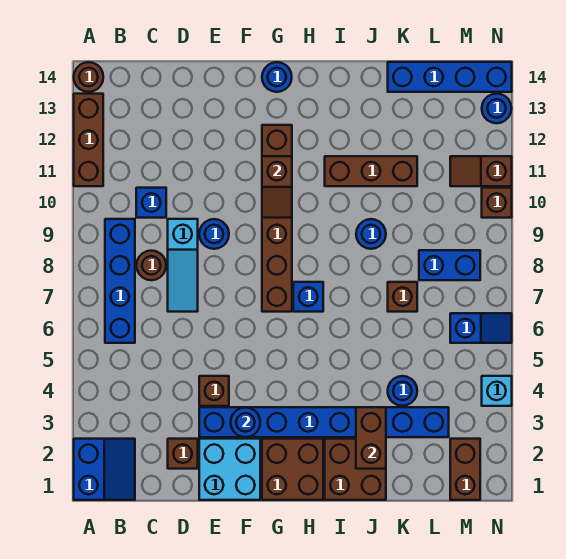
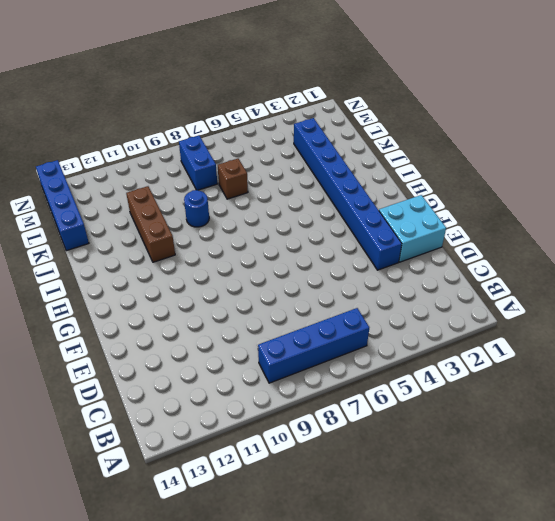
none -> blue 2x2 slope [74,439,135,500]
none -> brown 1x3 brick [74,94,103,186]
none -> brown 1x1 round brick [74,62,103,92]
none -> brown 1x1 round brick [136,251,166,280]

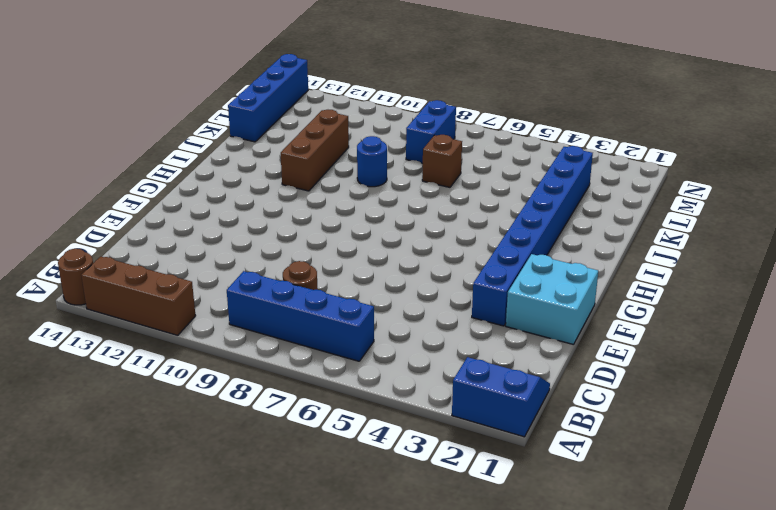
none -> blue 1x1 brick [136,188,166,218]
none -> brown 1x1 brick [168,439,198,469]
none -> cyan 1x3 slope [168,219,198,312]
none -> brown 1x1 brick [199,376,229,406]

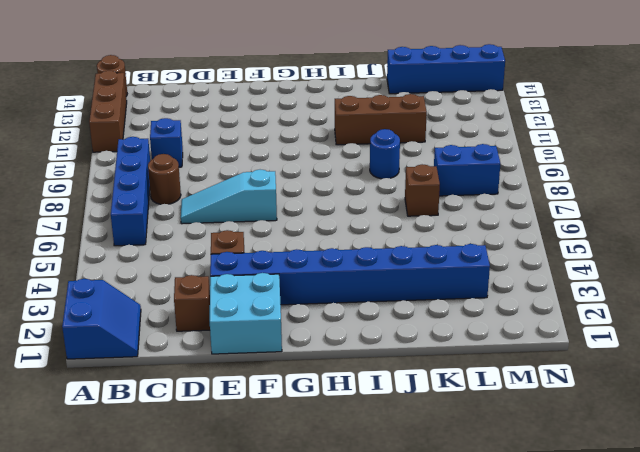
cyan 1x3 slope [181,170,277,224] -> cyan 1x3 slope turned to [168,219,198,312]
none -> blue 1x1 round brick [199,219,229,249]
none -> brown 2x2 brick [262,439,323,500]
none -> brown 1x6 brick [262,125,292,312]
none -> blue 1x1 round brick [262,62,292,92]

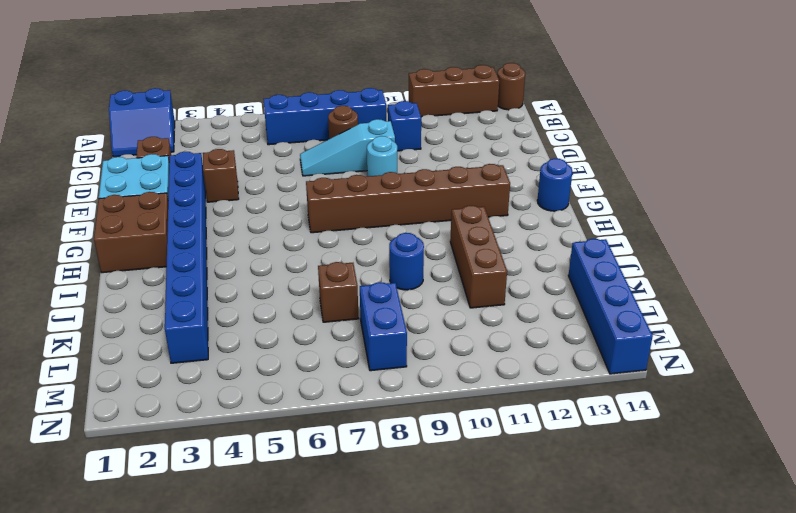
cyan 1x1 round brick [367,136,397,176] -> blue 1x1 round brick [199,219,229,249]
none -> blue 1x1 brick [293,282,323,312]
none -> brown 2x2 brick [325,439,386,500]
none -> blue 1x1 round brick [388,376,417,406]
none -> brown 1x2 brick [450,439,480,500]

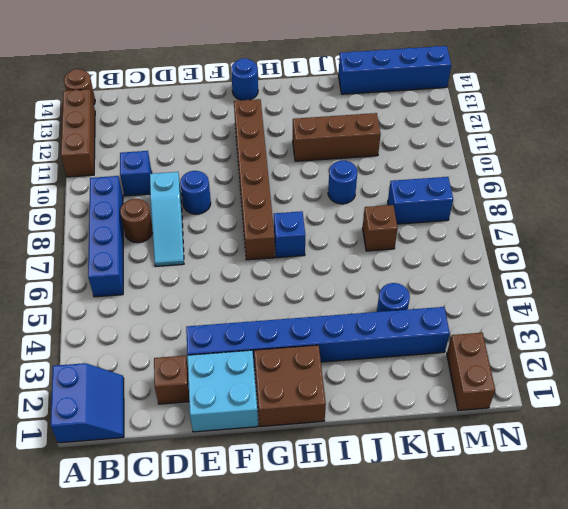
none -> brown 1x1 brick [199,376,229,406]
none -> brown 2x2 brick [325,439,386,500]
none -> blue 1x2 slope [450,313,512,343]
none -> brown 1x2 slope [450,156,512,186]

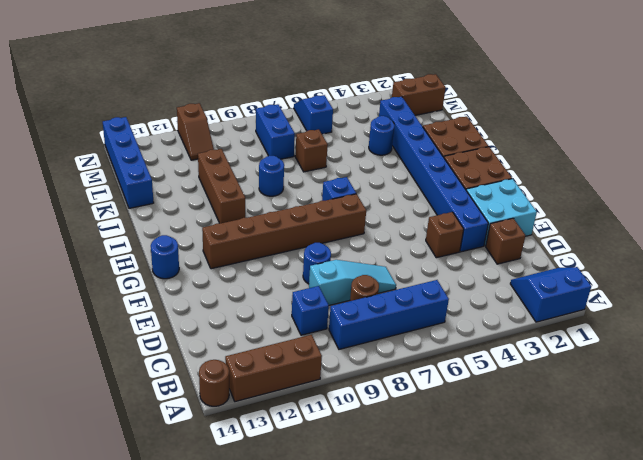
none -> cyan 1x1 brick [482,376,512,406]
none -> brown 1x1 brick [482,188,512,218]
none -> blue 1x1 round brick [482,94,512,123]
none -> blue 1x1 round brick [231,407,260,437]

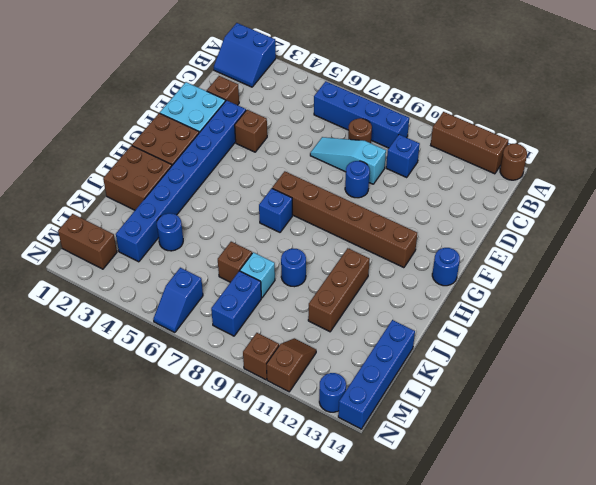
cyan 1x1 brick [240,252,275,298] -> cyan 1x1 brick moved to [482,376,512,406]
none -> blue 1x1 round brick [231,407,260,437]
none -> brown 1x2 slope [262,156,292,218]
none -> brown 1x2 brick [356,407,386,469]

★ ★ ★ ★ ★ ★ ★

### Exercise brief:
An answer is complete only when it holds every line above containing the string "cyan".

### Exercise solution:
none -> cyan 1x3 slope [168,219,198,312]
cyan 1x3 slope [181,170,277,224] -> cyan 1x3 slope turned to [168,219,198,312]
cyan 1x1 round brick [367,136,397,176] -> blue 1x1 round brick [199,219,229,249]
none -> cyan 1x1 brick [482,376,512,406]
cyan 1x1 brick [240,252,275,298] -> cyan 1x1 brick moved to [482,376,512,406]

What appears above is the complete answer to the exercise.